# Directions
Without the pictures, output the records below exactly as they are.

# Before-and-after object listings
★ ★ ★ ★ ★ ★ ★
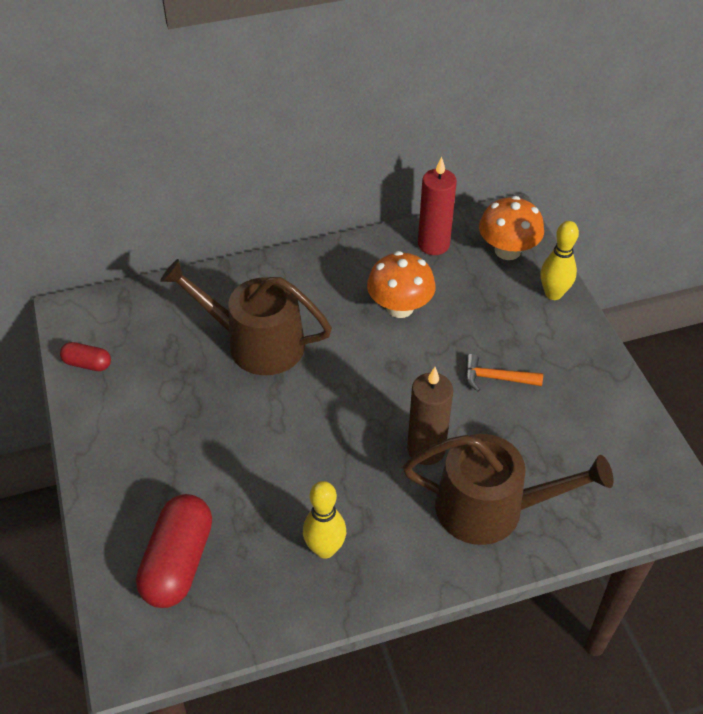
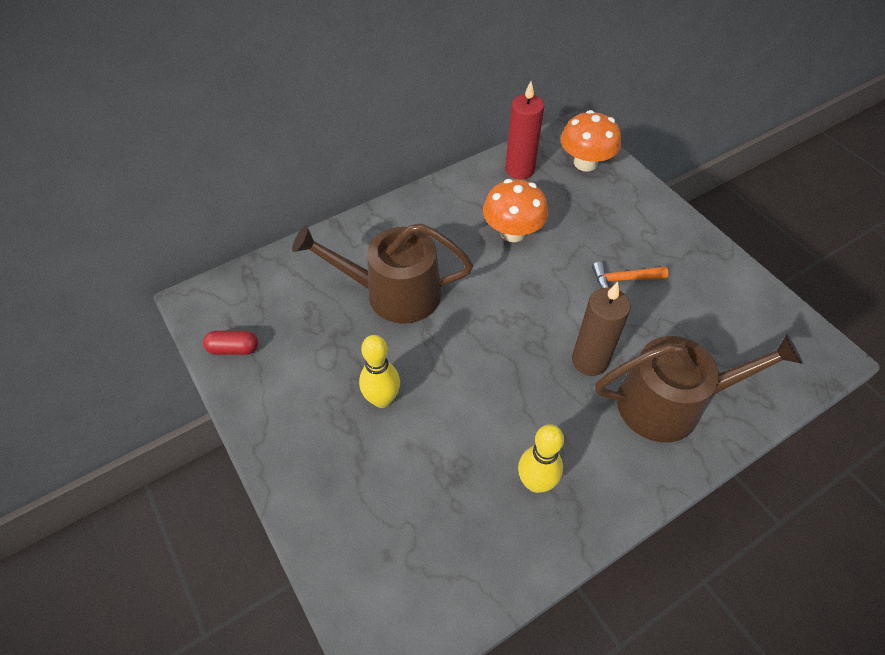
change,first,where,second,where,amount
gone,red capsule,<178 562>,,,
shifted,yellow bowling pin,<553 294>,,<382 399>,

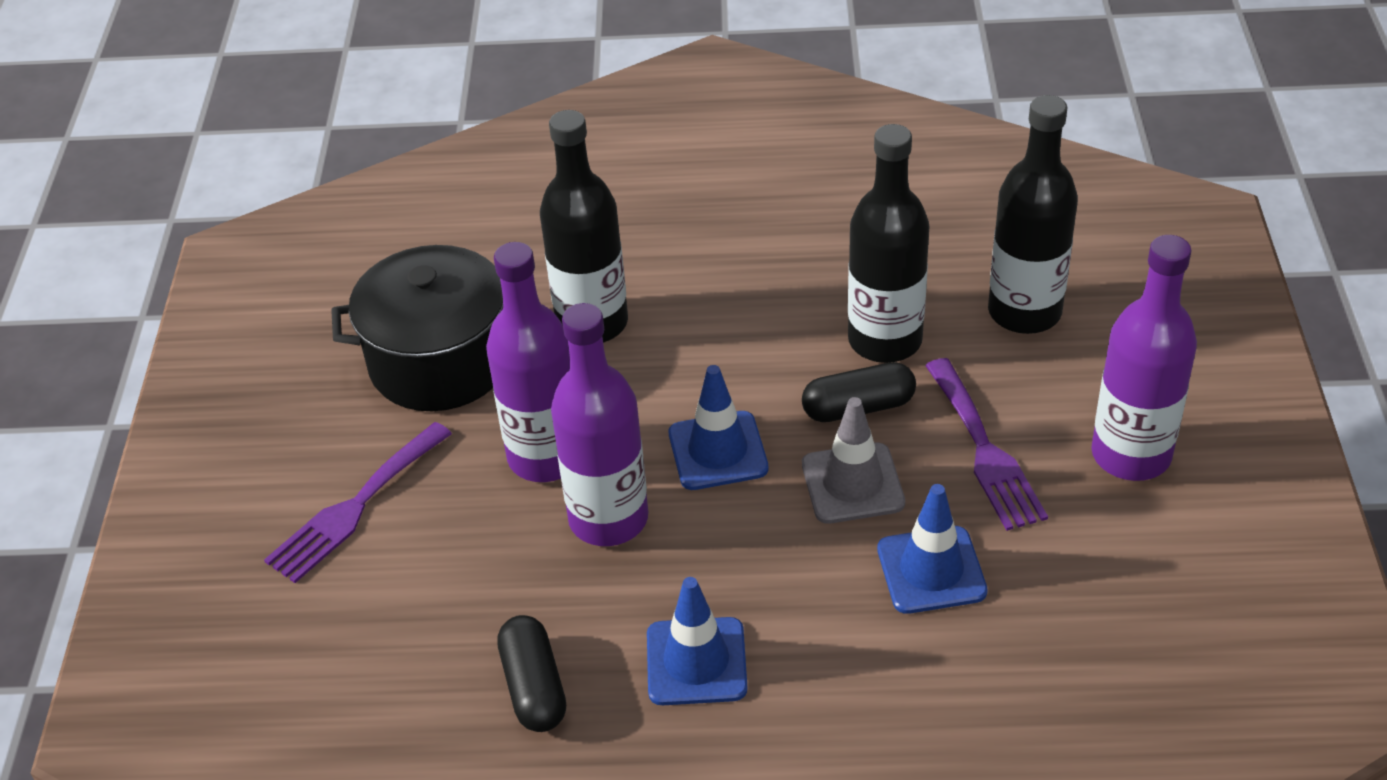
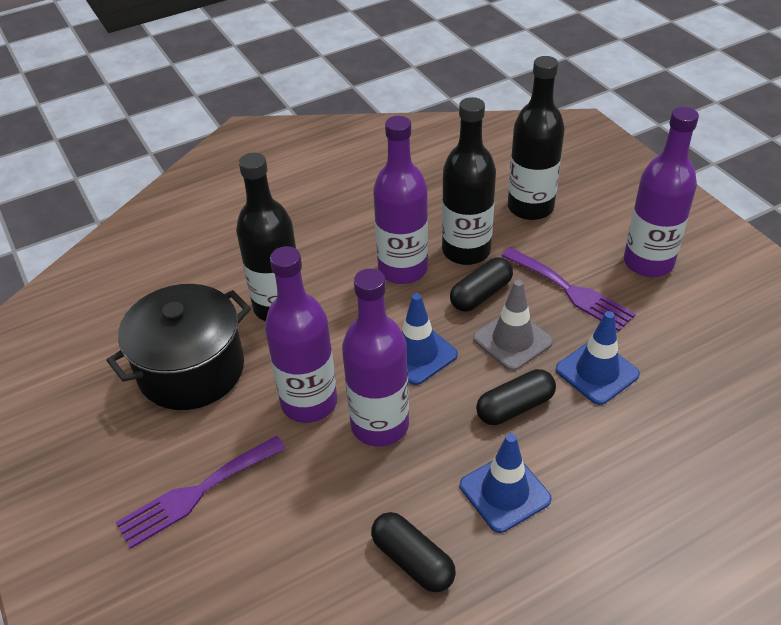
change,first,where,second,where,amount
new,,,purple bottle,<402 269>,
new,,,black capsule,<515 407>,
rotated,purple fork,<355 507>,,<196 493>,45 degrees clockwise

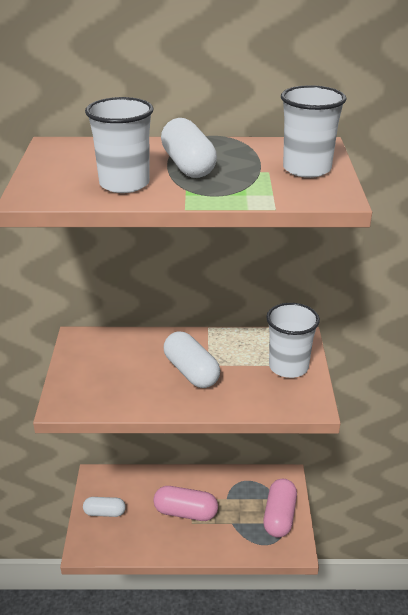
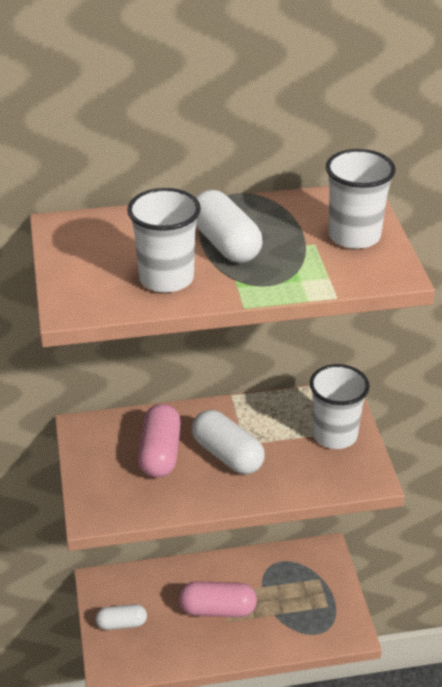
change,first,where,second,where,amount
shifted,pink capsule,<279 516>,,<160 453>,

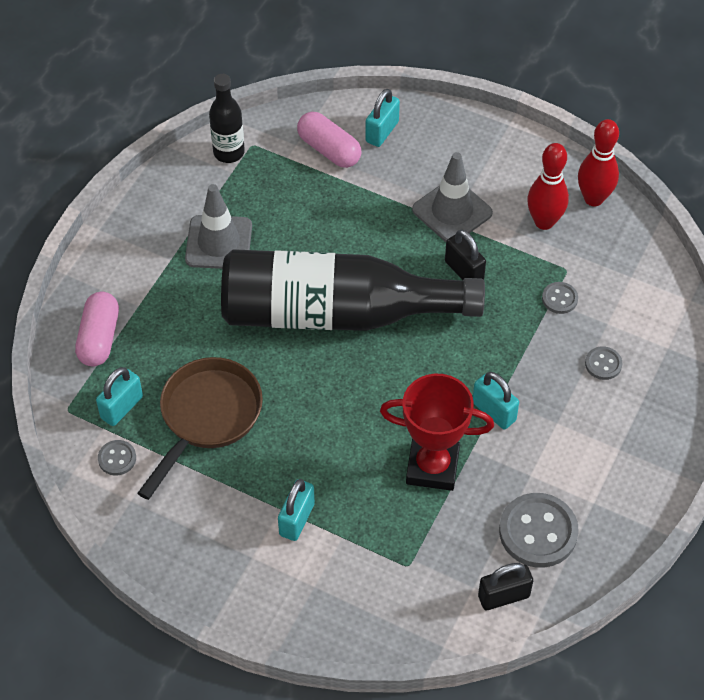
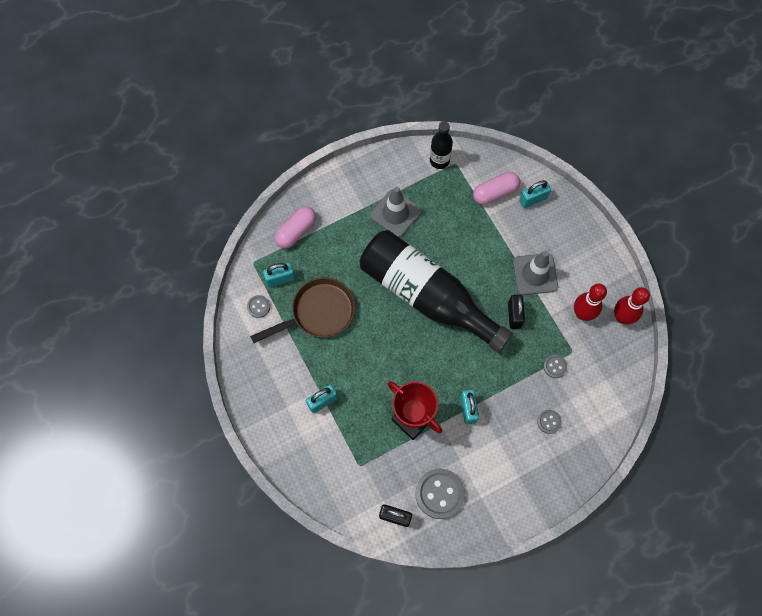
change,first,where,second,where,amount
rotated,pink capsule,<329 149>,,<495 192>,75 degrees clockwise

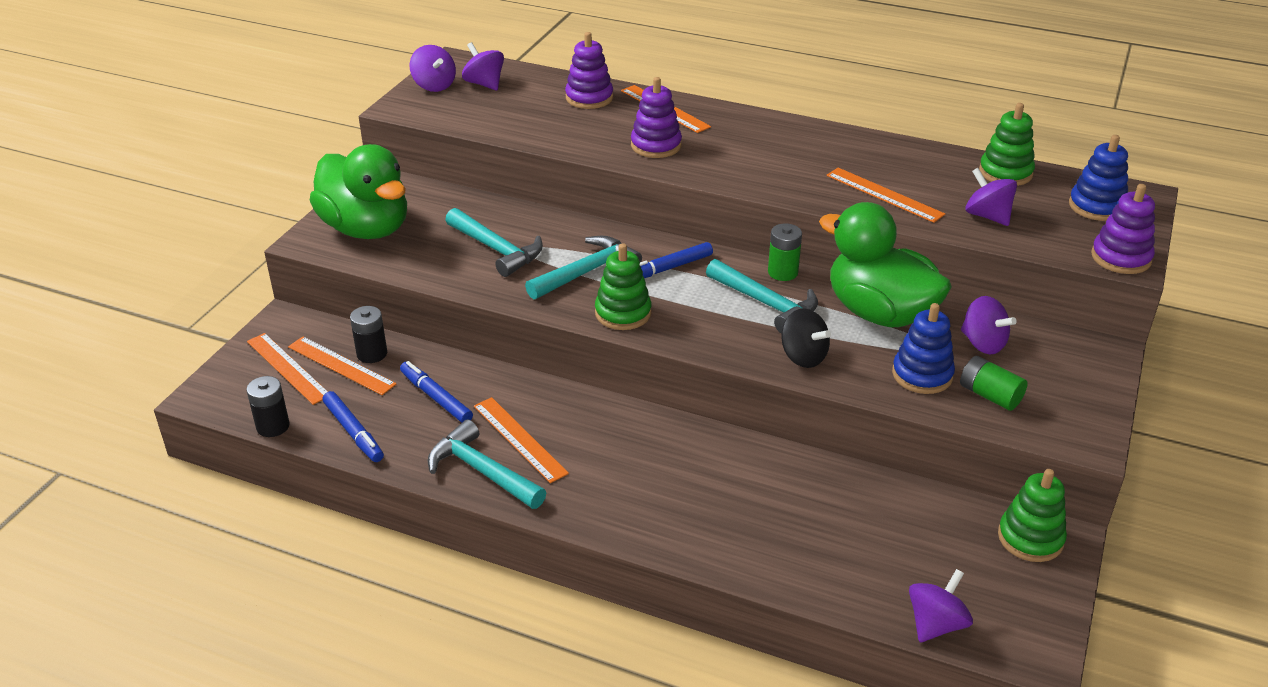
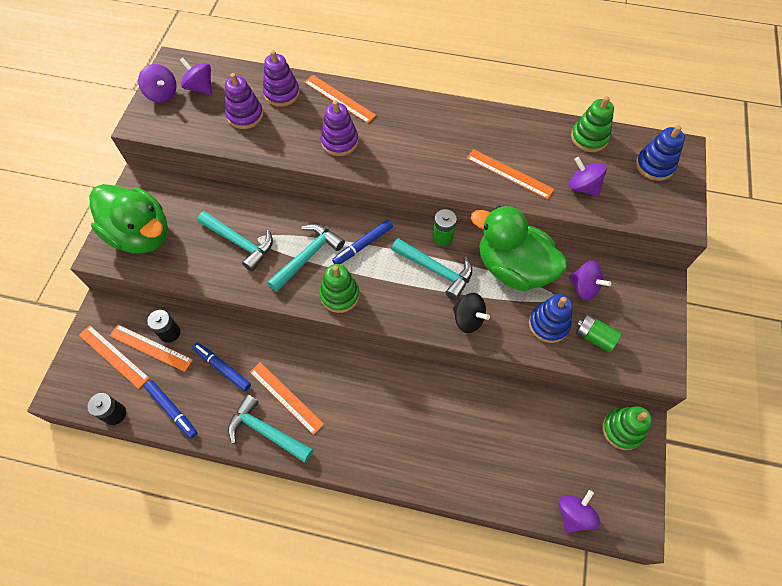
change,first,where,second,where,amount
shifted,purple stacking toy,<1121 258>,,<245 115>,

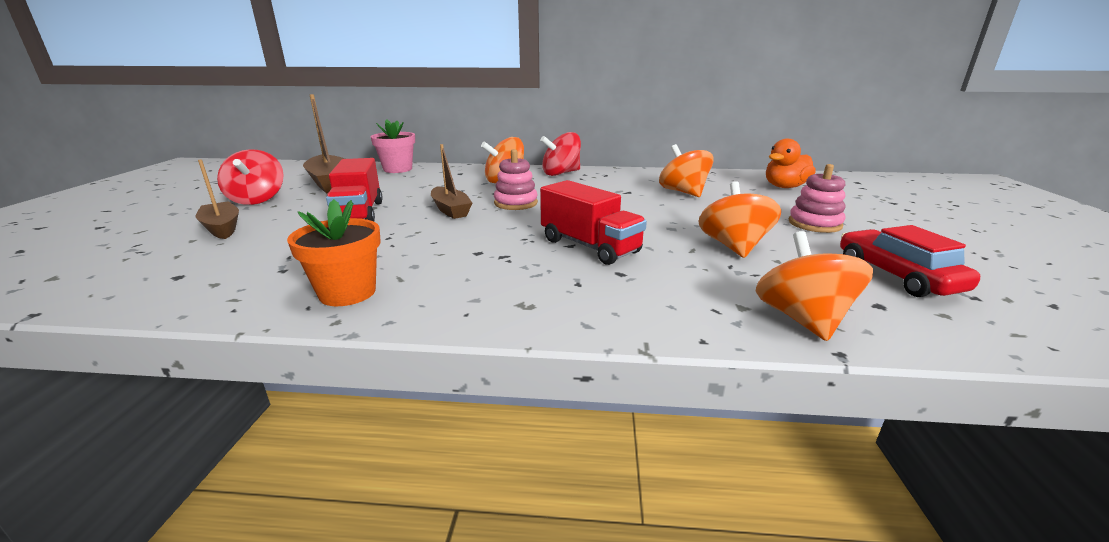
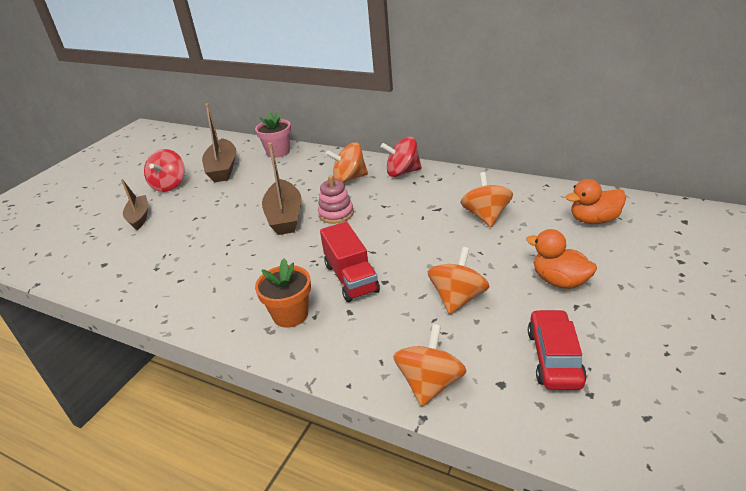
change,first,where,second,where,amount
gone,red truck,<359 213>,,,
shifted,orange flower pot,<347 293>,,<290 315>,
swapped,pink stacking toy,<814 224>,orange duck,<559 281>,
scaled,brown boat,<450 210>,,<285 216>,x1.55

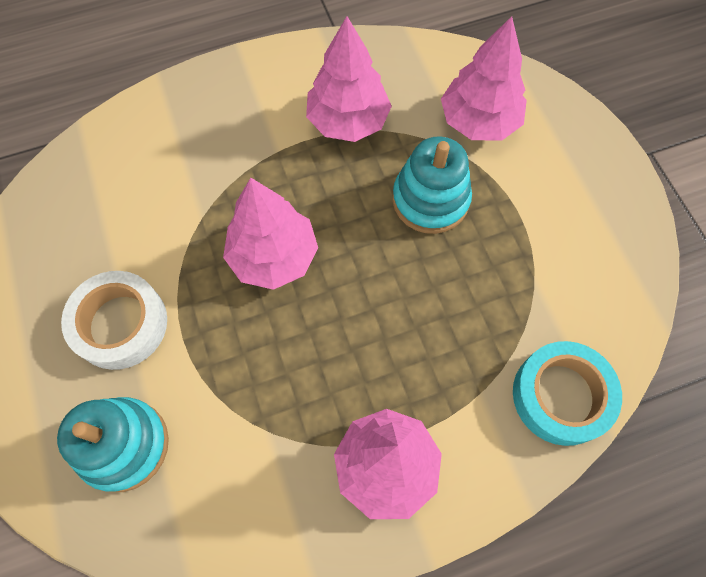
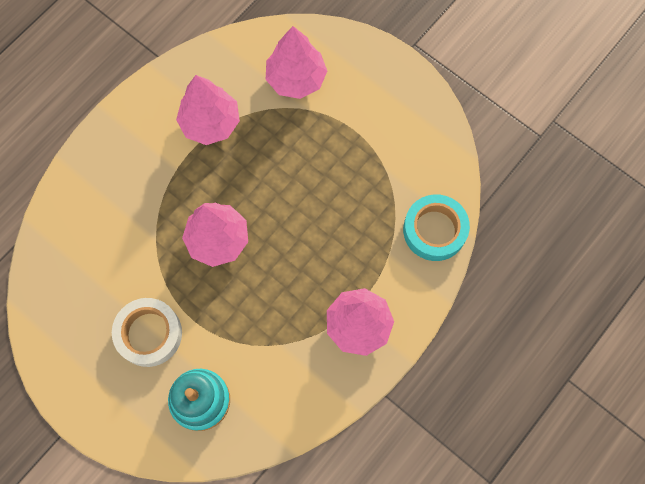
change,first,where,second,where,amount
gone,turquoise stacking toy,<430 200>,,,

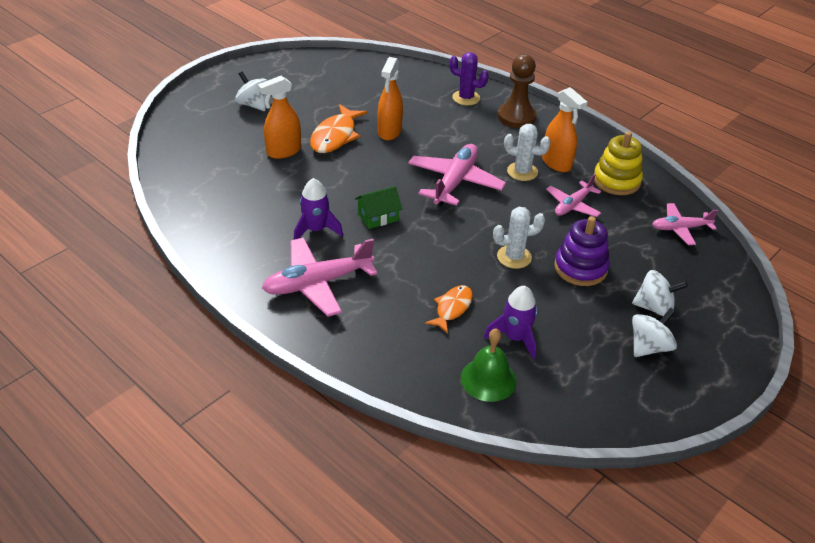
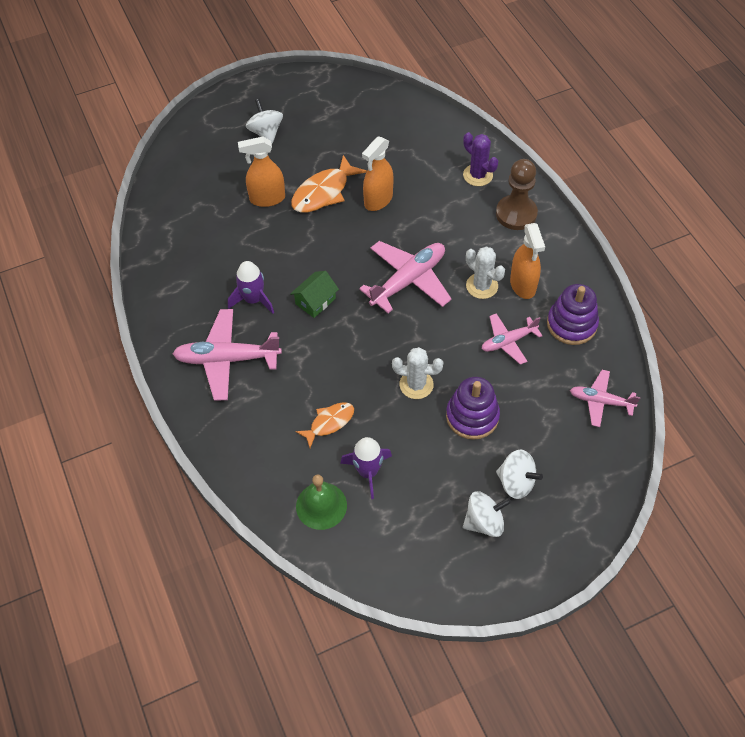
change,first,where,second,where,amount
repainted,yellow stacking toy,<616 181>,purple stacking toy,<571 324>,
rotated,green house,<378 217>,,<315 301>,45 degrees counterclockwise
★ ★ ★ ★ ★ ★ ★
# Expected answer
change,first,where,second,where,amount
gone,red capsule,<178 562>,,,
shifted,yellow bowling pin,<553 294>,,<382 399>,

change,first,where,second,where,amount
new,,,purple bottle,<402 269>,
new,,,black capsule,<515 407>,
rotated,purple fork,<355 507>,,<196 493>,45 degrees clockwise

change,first,where,second,where,amount
shifted,pink capsule,<279 516>,,<160 453>,

change,first,where,second,where,amount
rotated,pink capsule,<329 149>,,<495 192>,75 degrees clockwise

change,first,where,second,where,amount
shifted,purple stacking toy,<1121 258>,,<245 115>,

change,first,where,second,where,amount
gone,red truck,<359 213>,,,
shifted,orange flower pot,<347 293>,,<290 315>,
swapped,pink stacking toy,<814 224>,orange duck,<559 281>,
scaled,brown boat,<450 210>,,<285 216>,x1.55

change,first,where,second,where,amount
gone,turquoise stacking toy,<430 200>,,,

change,first,where,second,where,amount
repainted,yellow stacking toy,<616 181>,purple stacking toy,<571 324>,
rotated,green house,<378 217>,,<315 301>,45 degrees counterclockwise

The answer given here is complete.